Records for this exercise Block Start

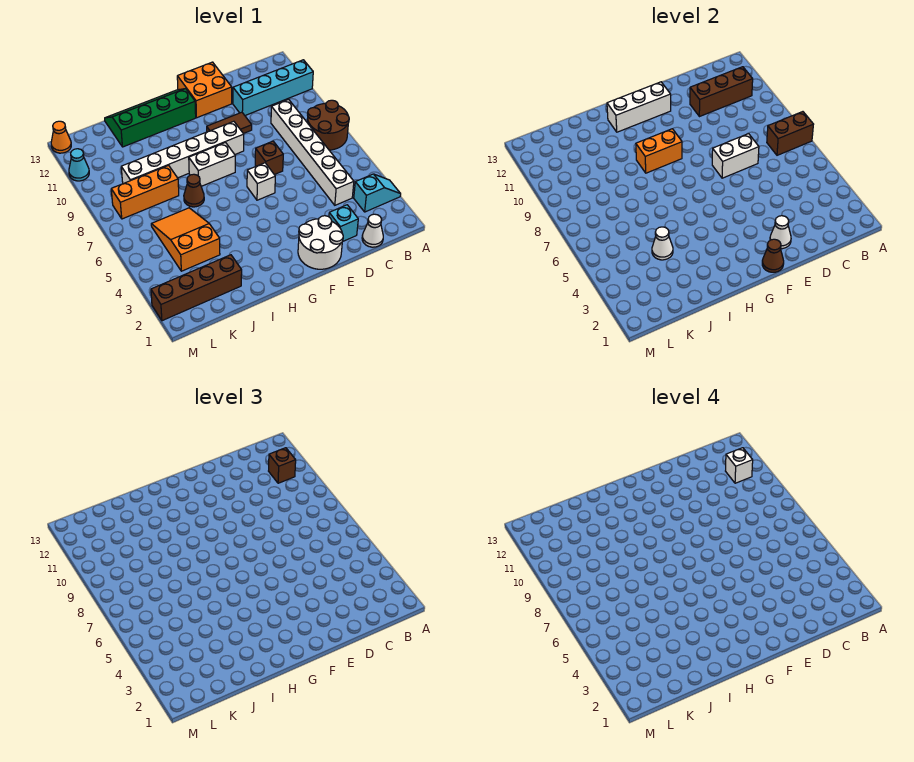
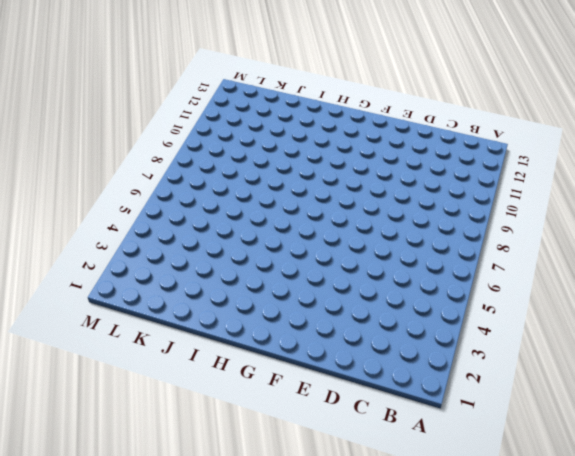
none -> cyan slope A3:B3 level 1 top B
none -> brown round brick A7:B8 level 1
none -> cyan brick A11:D11 level 1
none -> white cone C1 level 1

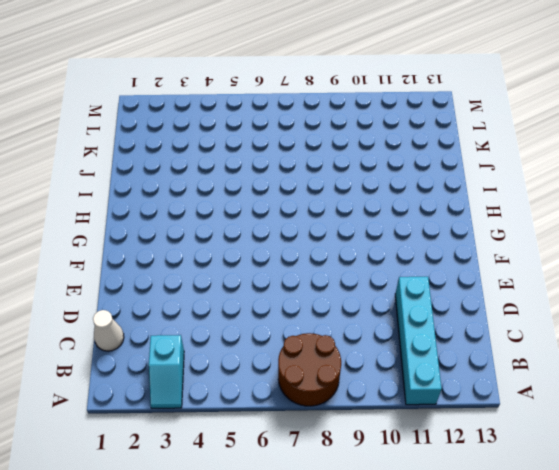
none -> white brick C4:C9 level 1
none -> cyan brick D2 level 1
none -> white round brick E1:F2 level 1
none -> brown brick E7 level 1

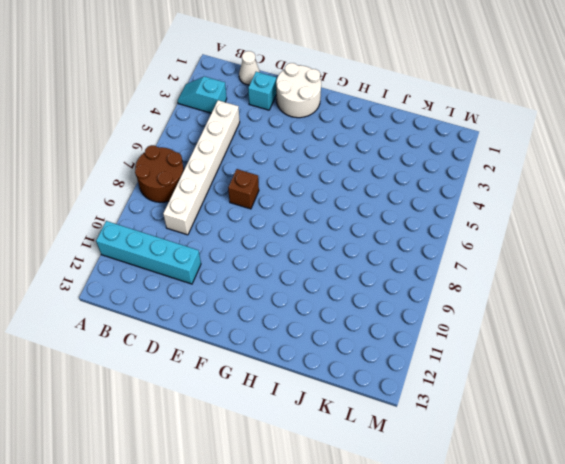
none -> brown tile E10:F10 level 1
none -> orange brick E12:F13 level 1
none -> white brick F6 level 1
none -> white brick F9:K9 level 1

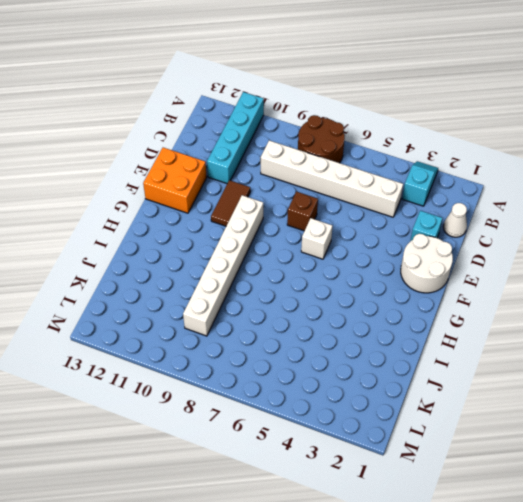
none -> white brick G8:H8 level 1
none -> green slope G12:J13 level 1 top 12
none -> brown cone I7 level 1
none -> brown brick J2:M2 level 1

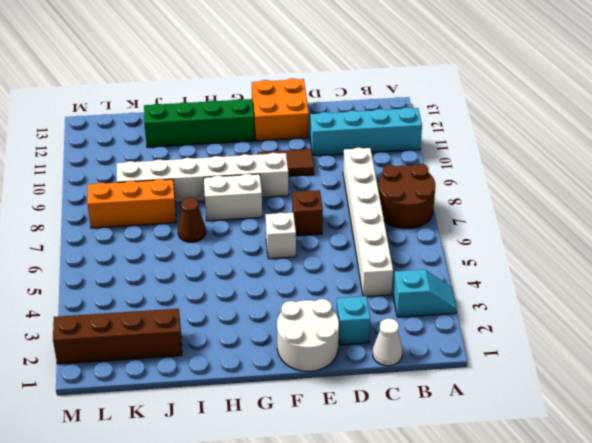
none -> orange slope J4:K6 level 1 top 4
none -> cyan cone M11 level 1
none -> orange cone M13 level 1
none -> brown brick A7:B7 level 2

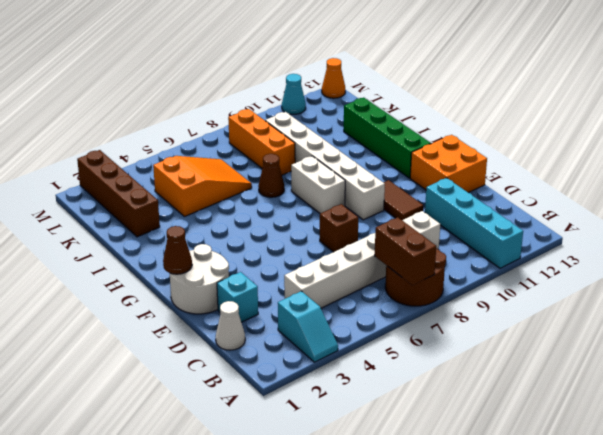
none -> white brick F6 level 1
none -> brown brick B11:D11 level 2
none -> white brick D7:E7 level 2
none -> white cone E2 level 2

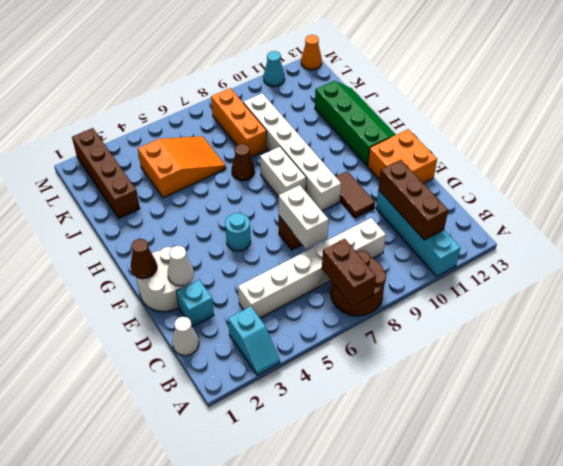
cyan round brick F5 level 1 -> none
none -> white brick F6 level 1
none -> white brick F12:H12 level 2
none -> orange brick G9:H9 level 2
none -> white cone J4 level 2

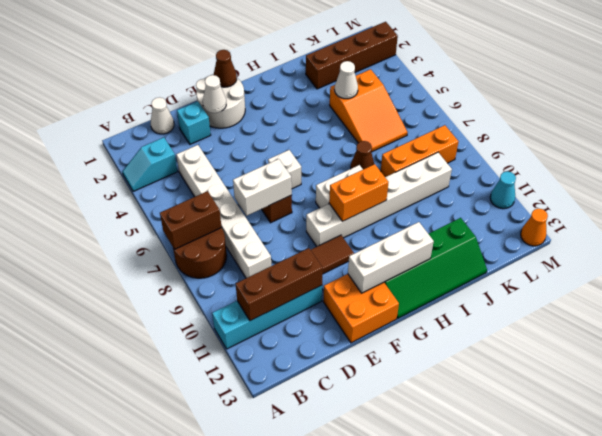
none -> brown brick B11 level 3
none -> white brick B11 level 4

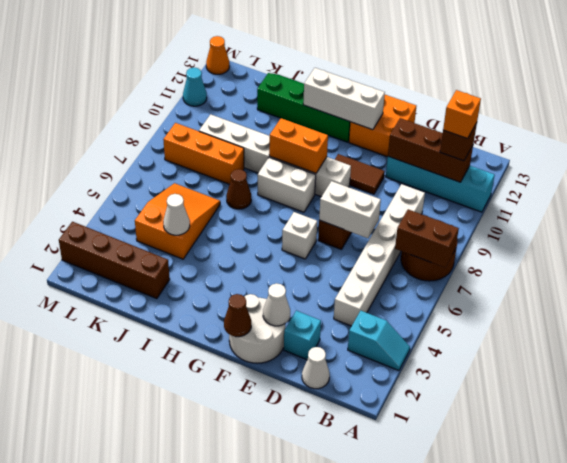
orange brick B11 level 4 -> white brick B11 level 4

Records for this exercise Block End

Quote word for word only the lines above from the one containing "none -> brown round brick A7:B8 level 1" through the one containing "none -> green slope G12:J13 level 1 top 12". Pictures stay out of your copy.

Response:
none -> brown round brick A7:B8 level 1
none -> cyan brick A11:D11 level 1
none -> white cone C1 level 1

none -> white brick C4:C9 level 1
none -> cyan brick D2 level 1
none -> white round brick E1:F2 level 1
none -> brown brick E7 level 1

none -> brown tile E10:F10 level 1
none -> orange brick E12:F13 level 1
none -> white brick F6 level 1
none -> white brick F9:K9 level 1

none -> white brick G8:H8 level 1
none -> green slope G12:J13 level 1 top 12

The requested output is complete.